### Задание
Найдите в записях ниже все строки, где встречается слово «shortInstrumentName», и выпишите каждую из них. Регистр букв имеет значение.

### Исходные записи
▬▬▬▬▬▬▬▬▬▬
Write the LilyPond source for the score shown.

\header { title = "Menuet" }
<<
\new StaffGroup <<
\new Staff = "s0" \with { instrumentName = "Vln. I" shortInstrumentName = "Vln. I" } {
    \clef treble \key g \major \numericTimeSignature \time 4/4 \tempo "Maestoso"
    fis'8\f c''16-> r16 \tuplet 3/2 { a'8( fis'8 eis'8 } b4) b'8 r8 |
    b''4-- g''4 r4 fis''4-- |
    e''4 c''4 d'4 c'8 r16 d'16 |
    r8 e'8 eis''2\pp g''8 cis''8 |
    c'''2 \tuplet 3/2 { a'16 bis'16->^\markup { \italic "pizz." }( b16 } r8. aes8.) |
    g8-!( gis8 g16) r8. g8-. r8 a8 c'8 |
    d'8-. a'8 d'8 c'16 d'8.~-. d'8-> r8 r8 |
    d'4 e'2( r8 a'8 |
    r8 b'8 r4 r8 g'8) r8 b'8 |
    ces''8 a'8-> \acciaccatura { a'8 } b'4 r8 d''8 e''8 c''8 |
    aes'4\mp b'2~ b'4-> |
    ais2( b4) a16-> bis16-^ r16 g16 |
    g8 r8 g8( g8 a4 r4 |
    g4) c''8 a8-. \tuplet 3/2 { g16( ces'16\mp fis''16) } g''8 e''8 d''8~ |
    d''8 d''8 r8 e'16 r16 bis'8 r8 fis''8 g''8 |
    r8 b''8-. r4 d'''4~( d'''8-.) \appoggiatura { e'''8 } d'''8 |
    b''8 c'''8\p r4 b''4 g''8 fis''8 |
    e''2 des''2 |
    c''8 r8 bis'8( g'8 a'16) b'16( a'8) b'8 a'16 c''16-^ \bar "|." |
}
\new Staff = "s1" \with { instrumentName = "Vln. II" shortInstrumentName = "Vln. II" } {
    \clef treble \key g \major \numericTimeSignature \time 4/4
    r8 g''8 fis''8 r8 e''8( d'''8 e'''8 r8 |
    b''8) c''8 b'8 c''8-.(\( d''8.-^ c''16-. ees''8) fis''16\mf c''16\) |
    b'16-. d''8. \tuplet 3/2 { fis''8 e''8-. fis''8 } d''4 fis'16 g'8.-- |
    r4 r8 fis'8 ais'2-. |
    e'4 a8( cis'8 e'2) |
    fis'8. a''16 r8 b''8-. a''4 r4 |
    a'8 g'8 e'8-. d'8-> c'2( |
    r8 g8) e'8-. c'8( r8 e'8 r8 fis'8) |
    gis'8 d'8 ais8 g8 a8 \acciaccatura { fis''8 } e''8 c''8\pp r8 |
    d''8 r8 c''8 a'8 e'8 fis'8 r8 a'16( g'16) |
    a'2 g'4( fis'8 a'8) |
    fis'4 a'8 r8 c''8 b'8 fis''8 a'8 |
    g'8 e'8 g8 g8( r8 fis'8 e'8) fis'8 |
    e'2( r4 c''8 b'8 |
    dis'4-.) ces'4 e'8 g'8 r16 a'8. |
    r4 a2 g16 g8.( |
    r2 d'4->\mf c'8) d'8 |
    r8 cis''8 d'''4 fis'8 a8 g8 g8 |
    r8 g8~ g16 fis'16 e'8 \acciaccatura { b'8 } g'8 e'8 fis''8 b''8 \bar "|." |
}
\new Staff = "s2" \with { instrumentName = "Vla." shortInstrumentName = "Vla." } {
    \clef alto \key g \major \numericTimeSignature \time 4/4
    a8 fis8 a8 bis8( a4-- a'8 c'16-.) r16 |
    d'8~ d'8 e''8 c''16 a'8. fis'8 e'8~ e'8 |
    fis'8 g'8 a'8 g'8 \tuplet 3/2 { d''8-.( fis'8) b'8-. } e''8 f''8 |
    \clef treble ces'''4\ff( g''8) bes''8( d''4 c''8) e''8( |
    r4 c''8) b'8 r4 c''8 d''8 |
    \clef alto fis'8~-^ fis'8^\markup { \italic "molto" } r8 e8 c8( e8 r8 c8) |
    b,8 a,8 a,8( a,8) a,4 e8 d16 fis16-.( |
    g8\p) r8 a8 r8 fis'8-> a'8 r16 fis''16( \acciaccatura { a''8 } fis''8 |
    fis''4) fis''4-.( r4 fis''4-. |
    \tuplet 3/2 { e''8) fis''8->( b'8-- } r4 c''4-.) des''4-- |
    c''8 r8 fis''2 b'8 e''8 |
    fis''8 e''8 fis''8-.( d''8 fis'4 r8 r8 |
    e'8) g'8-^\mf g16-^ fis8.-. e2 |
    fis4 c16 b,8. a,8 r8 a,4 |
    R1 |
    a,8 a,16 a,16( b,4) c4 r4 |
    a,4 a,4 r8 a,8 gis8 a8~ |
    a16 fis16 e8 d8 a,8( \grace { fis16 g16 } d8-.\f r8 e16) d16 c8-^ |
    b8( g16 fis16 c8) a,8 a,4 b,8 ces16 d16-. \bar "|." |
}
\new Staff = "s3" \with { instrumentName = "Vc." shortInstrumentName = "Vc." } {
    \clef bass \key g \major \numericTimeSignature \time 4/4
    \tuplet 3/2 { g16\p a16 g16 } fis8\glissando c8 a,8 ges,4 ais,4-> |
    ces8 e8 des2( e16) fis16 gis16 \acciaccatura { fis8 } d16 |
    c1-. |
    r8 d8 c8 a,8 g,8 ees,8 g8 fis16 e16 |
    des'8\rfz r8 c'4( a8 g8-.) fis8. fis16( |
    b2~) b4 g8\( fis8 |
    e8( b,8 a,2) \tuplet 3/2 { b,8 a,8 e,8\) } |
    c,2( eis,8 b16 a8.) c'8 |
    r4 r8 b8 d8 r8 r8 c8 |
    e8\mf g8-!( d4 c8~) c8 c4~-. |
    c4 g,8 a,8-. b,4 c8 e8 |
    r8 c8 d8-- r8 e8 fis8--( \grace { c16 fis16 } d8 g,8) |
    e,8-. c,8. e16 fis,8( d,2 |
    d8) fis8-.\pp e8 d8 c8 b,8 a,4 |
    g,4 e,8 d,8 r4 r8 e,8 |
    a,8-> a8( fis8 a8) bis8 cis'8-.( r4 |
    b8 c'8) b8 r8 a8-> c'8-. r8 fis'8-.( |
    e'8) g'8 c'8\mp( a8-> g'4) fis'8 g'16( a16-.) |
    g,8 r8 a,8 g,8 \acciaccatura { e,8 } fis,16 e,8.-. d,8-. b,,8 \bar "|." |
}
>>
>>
▬▬▬▬▬▬▬▬▬▬
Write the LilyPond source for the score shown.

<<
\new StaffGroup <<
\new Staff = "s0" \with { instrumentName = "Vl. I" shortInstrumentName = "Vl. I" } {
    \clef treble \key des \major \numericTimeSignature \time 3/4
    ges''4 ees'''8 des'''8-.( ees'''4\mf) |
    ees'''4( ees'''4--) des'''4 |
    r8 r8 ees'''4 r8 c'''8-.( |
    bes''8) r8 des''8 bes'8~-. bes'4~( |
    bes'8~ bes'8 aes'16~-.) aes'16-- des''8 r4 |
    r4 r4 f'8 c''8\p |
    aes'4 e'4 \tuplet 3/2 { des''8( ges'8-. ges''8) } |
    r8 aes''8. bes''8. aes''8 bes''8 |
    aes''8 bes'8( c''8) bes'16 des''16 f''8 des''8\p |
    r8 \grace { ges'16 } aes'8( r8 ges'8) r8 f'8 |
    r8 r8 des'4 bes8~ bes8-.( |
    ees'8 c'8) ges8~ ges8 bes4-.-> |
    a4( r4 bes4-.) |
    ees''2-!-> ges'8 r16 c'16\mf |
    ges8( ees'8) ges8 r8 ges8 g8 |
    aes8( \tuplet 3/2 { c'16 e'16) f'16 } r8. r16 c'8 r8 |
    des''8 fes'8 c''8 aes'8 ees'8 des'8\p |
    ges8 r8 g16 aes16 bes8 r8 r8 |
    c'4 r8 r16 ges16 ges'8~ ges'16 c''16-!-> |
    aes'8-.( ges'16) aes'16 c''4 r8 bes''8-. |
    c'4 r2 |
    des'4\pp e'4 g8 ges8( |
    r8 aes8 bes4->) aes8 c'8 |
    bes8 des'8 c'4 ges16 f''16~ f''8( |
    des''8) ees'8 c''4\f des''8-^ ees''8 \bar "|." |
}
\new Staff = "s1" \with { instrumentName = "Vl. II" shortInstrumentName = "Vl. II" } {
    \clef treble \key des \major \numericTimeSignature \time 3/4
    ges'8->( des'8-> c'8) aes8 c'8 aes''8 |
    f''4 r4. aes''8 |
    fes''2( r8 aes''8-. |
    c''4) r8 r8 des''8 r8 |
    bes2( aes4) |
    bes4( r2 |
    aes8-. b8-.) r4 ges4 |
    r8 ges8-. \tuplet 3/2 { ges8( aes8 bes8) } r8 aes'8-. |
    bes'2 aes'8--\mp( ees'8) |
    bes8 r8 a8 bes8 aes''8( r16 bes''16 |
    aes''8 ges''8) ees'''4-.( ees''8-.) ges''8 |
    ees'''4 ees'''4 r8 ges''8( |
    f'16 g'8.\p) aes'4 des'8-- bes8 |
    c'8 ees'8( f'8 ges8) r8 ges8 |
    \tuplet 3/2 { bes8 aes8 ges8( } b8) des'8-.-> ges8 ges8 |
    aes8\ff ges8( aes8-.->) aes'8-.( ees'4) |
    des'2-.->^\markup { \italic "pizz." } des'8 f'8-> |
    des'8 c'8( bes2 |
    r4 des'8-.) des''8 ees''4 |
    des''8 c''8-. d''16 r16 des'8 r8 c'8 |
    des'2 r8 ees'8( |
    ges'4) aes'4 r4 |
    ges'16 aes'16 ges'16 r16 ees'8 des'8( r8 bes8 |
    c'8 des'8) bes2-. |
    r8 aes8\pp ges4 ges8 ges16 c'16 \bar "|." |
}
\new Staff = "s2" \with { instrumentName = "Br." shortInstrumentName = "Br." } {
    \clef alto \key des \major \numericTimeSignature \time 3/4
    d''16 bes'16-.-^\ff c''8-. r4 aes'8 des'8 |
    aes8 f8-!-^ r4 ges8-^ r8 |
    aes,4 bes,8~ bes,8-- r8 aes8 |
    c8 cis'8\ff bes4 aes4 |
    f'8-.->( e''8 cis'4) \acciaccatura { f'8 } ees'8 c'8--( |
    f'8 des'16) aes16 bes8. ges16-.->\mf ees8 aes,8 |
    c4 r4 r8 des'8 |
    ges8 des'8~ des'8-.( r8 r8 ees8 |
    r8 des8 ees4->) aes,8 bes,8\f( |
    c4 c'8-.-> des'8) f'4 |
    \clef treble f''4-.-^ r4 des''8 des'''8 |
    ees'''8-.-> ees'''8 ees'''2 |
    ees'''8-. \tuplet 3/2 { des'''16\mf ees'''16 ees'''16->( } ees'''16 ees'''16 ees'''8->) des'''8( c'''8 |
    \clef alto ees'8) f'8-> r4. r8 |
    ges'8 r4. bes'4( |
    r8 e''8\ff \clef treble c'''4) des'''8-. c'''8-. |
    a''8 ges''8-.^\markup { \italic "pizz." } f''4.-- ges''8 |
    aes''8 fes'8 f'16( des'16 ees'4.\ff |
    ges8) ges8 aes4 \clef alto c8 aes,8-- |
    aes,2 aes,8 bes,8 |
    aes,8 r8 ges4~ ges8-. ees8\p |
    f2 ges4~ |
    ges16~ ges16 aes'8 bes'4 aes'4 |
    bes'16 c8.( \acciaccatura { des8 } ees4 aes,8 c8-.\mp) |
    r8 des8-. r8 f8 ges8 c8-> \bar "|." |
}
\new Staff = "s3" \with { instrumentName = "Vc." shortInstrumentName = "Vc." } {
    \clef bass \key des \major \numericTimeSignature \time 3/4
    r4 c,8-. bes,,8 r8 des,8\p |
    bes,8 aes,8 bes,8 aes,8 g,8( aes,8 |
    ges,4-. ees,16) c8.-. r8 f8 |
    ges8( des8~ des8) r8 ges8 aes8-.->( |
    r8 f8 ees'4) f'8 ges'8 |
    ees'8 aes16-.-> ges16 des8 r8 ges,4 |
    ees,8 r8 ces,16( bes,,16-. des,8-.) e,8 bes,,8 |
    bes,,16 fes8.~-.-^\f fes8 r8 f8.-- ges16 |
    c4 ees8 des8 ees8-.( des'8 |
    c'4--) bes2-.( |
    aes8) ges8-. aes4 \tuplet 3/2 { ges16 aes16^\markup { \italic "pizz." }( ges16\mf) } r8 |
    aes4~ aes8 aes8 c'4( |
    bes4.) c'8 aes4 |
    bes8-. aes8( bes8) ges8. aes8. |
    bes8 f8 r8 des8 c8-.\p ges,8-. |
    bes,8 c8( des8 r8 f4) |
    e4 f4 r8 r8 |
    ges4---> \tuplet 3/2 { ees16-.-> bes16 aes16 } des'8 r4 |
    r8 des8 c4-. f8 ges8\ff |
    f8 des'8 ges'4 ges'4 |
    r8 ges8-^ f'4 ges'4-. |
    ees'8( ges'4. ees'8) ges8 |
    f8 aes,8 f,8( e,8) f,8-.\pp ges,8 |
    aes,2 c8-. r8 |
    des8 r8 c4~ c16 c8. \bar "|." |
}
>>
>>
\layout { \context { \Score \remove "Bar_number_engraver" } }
▬▬▬▬▬▬▬▬▬▬
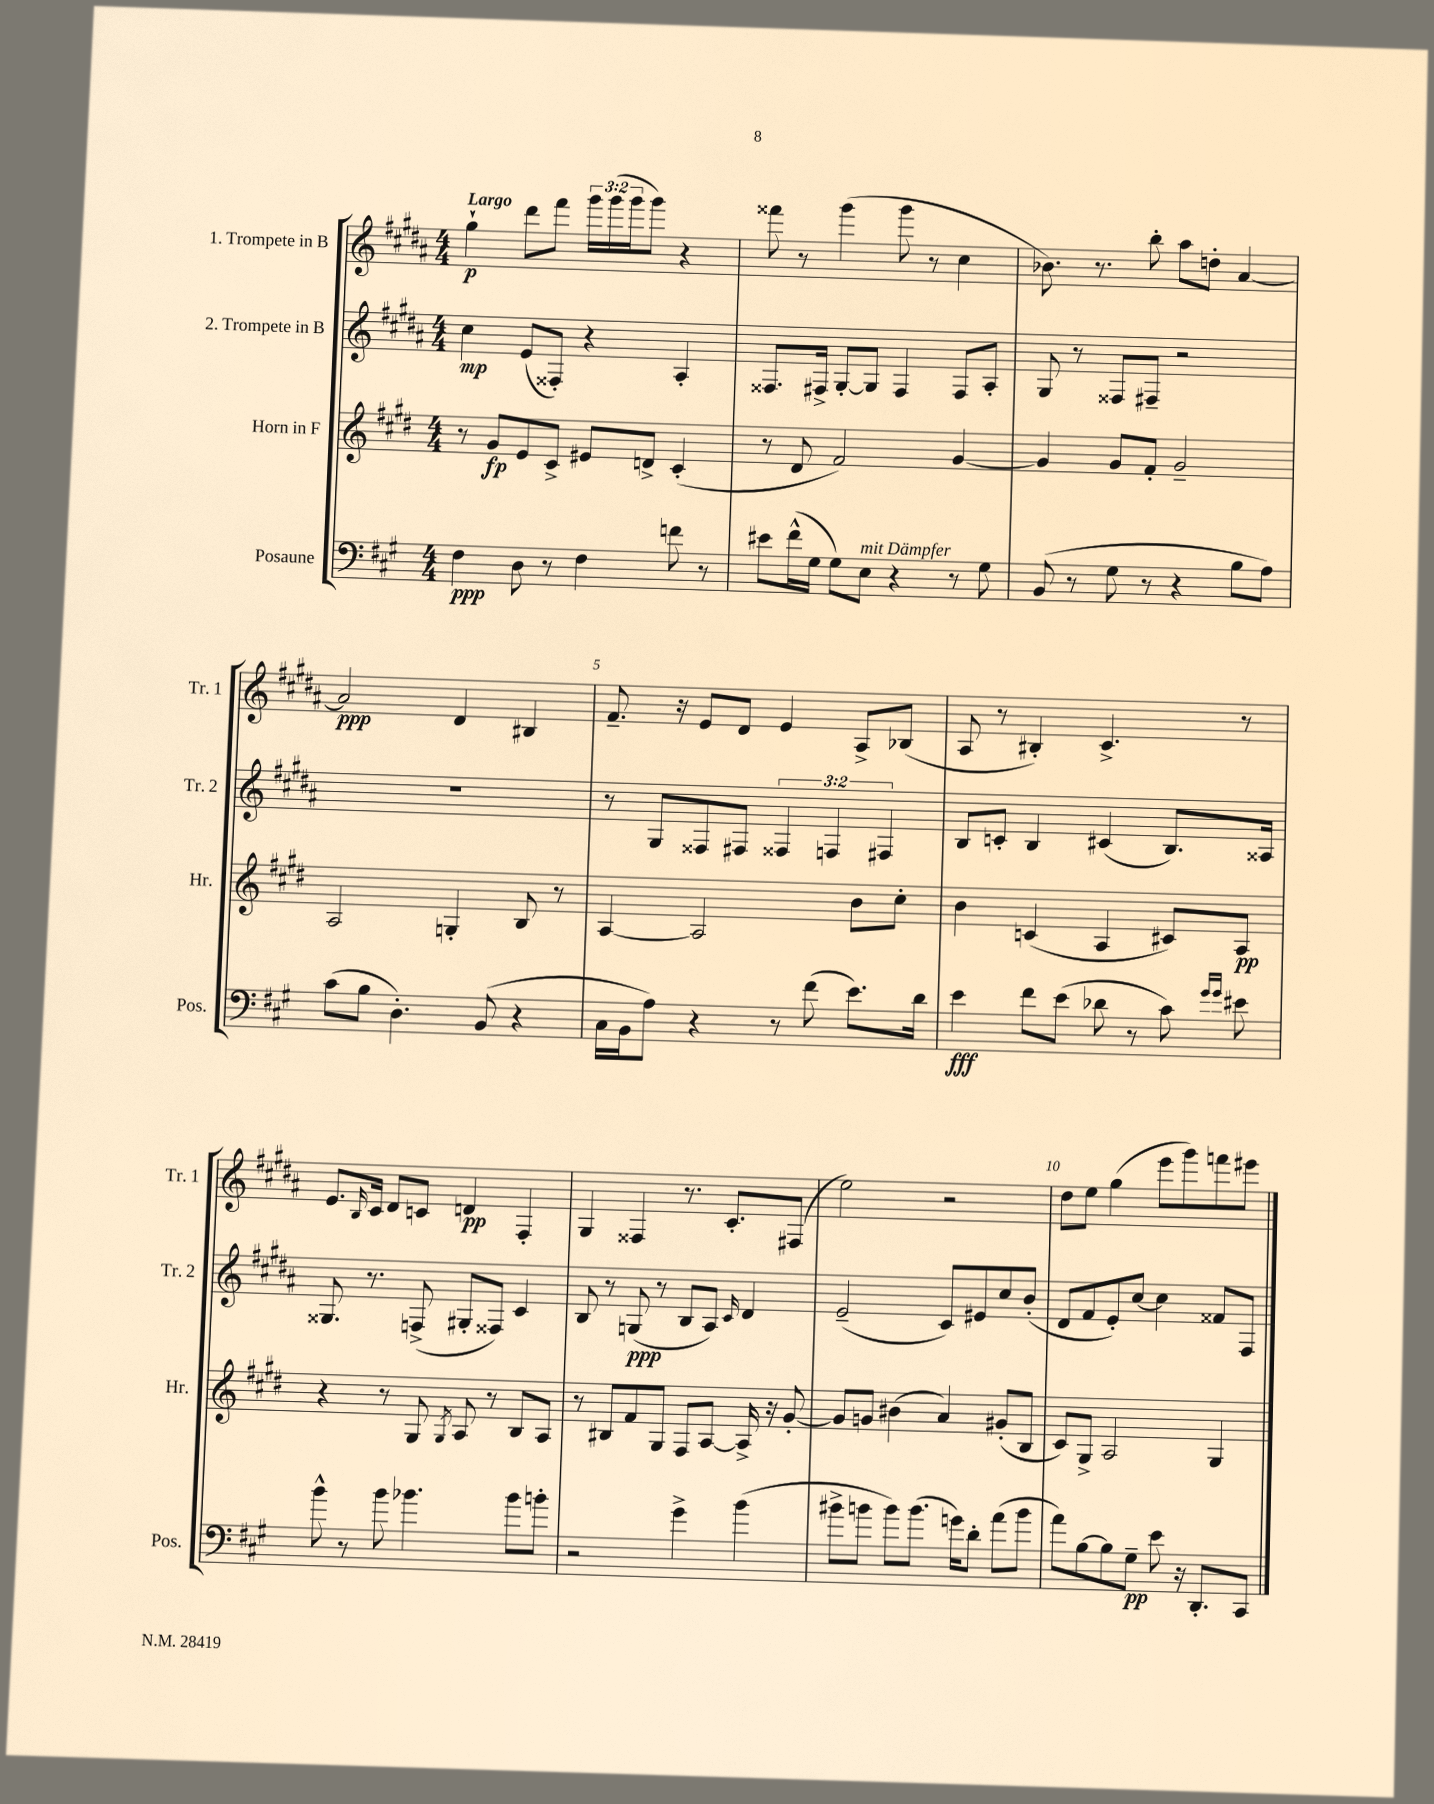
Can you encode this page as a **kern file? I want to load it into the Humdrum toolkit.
▬▬▬▬▬▬▬▬▬▬
### Результат
\new Staff = "s0" \with { instrumentName = "Vln. I" shortInstrumentName = "Vln. I" } {
\new Staff = "s1" \with { instrumentName = "Vln. II" shortInstrumentName = "Vln. II" } {
\new Staff = "s2" \with { instrumentName = "Vla." shortInstrumentName = "Vla." } {
\new Staff = "s3" \with { instrumentName = "Vc." shortInstrumentName = "Vc." } {
\new Staff = "s0" \with { instrumentName = "Vl. I" shortInstrumentName = "Vl. I" } {
\new Staff = "s1" \with { instrumentName = "Vl. II" shortInstrumentName = "Vl. II" } {
\new Staff = "s2" \with { instrumentName = "Br." shortInstrumentName = "Br." } {
\new Staff = "s3" \with { instrumentName = "Vc." shortInstrumentName = "Vc." } {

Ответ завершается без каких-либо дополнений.